=== Work item ===
In how many lines of the records does the string "square" appear? State only the number.
================
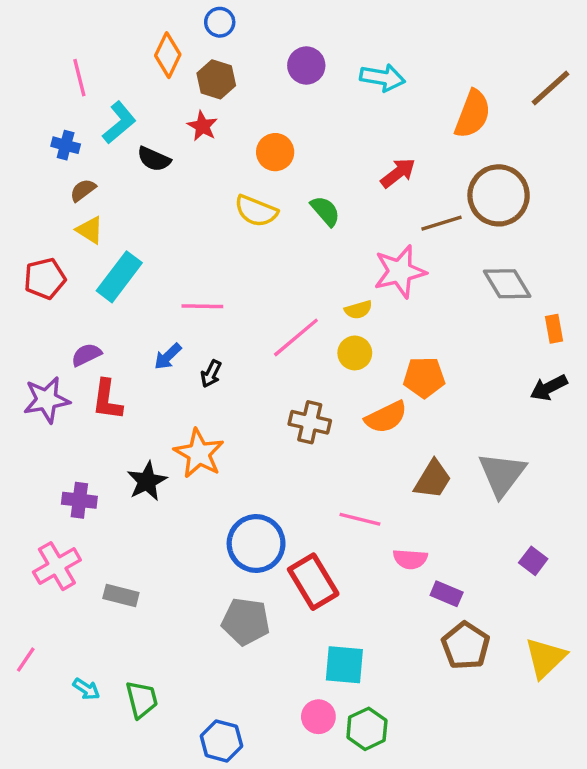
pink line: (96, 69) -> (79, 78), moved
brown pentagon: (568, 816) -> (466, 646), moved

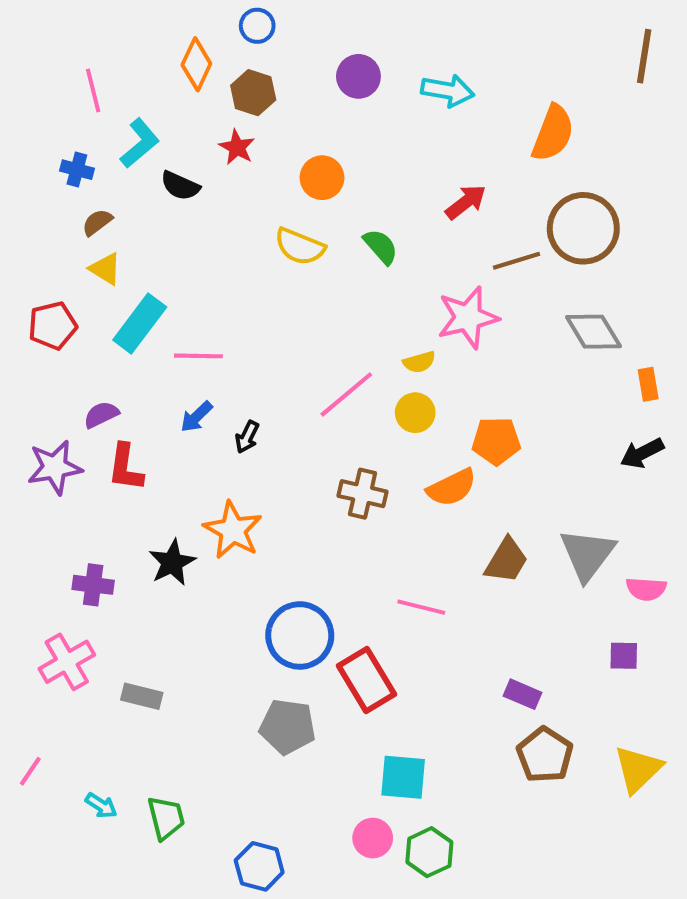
brown line: (550, 88) -> (644, 56), moved, turned -39
pink line: (202, 306) -> (198, 356), moved
pink semicircle: (410, 559) -> (646, 589), moved
purple square: (533, 561) -> (624, 656), turned -36

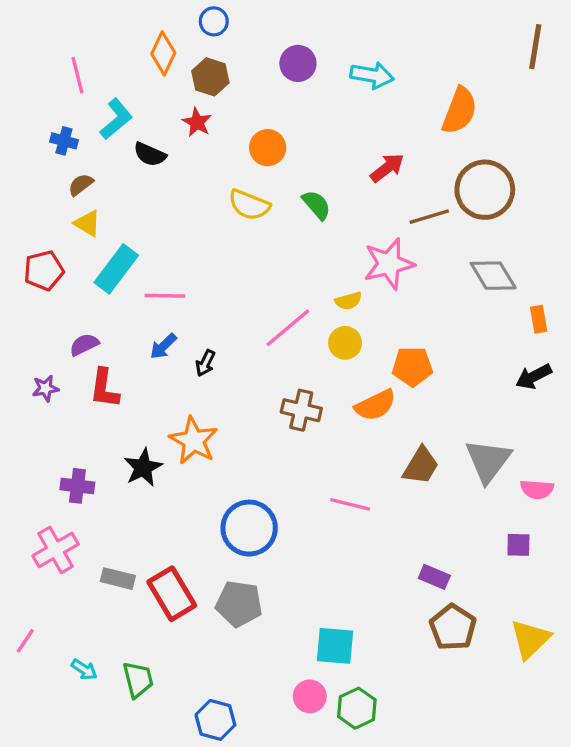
purple star: (55, 467) -> (45, 388), size x0.6
red rectangle: (367, 680) -> (172, 594), moved

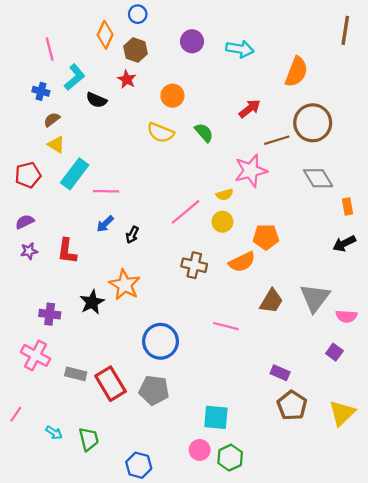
purple semicircle: (84, 345) -> (25, 222), moved
purple square: (518, 545) -> (334, 352), turned 35
pink cross: (56, 550) -> (36, 355), turned -32

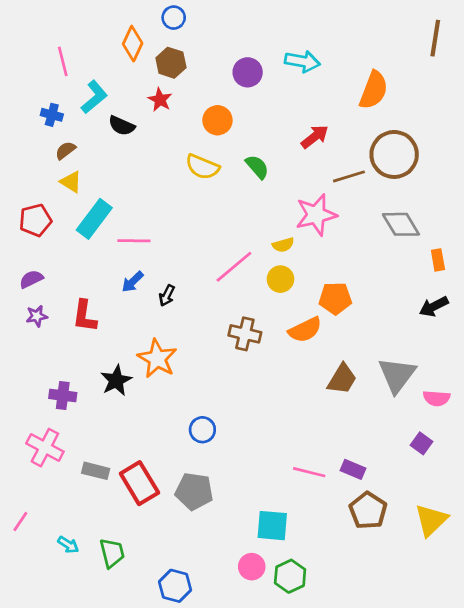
purple circle: (192, 41) -> (248, 72), moved
pink line: (226, 326) -> (309, 472), moved
blue circle: (161, 341) -> (202, 430), size x0.6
================
=== Output of the task ===
2